* Exercise objective
Search the data below, and report every line in which "OLED" occurs.

^^^^

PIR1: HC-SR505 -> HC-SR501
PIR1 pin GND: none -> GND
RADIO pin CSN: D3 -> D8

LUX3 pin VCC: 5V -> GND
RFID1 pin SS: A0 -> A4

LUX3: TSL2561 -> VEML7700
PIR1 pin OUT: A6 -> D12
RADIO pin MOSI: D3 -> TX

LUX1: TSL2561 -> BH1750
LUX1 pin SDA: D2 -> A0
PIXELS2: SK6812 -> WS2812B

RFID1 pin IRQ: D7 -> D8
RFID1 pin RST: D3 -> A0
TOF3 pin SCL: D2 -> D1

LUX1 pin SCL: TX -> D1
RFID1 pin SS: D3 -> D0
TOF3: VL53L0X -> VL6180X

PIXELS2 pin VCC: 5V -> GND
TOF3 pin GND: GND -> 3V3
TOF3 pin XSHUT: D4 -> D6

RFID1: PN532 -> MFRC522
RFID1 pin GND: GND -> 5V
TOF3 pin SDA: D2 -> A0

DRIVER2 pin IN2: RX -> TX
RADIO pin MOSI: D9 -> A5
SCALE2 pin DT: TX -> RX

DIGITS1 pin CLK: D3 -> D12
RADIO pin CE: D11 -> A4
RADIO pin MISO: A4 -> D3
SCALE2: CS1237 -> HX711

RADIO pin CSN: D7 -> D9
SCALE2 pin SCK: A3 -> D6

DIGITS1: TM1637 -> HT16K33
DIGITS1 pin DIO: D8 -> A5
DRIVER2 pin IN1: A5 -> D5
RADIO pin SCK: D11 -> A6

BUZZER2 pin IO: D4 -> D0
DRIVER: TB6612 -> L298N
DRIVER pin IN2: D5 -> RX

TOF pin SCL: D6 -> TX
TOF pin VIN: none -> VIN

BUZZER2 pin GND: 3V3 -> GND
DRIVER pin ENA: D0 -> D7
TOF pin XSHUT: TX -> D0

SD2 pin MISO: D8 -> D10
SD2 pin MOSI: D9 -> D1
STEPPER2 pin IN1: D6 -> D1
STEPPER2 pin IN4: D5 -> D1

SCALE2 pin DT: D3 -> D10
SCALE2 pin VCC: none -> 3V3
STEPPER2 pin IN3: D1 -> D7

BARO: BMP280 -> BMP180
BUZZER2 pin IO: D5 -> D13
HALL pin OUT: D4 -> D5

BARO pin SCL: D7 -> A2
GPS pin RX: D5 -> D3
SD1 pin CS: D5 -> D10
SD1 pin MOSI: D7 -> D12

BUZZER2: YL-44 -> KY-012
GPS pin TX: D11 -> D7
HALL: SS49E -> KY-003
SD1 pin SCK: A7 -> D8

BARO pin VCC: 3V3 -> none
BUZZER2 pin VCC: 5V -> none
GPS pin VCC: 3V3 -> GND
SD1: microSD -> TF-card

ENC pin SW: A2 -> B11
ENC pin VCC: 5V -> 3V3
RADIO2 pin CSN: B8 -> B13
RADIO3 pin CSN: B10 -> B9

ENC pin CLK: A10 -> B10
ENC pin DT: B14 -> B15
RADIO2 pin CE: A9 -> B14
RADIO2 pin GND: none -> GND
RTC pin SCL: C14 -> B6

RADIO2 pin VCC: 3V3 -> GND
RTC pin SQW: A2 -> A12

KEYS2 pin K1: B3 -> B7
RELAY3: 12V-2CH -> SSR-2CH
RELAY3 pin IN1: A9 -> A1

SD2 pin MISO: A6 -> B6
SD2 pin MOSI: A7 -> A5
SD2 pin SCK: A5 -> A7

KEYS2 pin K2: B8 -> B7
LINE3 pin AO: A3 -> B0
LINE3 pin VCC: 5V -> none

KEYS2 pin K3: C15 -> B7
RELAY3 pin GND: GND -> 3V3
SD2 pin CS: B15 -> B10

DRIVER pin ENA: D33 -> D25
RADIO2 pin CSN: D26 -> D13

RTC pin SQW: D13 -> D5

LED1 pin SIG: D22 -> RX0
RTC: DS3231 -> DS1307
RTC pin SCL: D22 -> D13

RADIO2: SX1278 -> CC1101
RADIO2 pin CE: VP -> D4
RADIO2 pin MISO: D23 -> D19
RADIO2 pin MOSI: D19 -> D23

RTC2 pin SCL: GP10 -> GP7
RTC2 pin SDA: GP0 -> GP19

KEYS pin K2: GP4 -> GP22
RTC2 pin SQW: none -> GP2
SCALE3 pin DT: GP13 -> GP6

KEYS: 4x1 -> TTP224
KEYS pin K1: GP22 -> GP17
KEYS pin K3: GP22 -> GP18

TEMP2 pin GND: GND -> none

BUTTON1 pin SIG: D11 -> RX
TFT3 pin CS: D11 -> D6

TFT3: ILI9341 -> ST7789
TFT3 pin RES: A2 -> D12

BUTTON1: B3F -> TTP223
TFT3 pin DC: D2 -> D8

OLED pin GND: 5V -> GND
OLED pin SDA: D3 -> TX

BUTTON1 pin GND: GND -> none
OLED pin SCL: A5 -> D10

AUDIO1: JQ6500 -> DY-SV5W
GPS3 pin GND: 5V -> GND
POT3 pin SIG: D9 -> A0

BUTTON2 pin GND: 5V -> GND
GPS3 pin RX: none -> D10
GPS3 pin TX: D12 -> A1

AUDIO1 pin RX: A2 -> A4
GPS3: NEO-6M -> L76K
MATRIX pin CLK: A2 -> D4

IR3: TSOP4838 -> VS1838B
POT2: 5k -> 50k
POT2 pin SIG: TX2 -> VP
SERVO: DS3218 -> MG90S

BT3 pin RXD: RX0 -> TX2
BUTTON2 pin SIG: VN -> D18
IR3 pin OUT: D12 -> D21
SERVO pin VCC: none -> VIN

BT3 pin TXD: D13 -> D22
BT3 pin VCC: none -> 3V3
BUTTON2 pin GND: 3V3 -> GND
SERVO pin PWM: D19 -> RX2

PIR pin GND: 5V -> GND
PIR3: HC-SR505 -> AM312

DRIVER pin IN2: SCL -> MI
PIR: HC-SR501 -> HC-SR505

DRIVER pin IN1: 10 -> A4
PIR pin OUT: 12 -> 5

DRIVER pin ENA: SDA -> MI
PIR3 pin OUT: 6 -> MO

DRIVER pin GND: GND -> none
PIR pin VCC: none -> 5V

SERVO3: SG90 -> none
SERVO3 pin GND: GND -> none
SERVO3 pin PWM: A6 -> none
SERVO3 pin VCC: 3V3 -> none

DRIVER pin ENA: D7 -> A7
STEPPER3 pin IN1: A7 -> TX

^^^^

* Reply to the task
OLED pin GND: 5V -> GND
OLED pin SDA: D3 -> TX
OLED pin SCL: A5 -> D10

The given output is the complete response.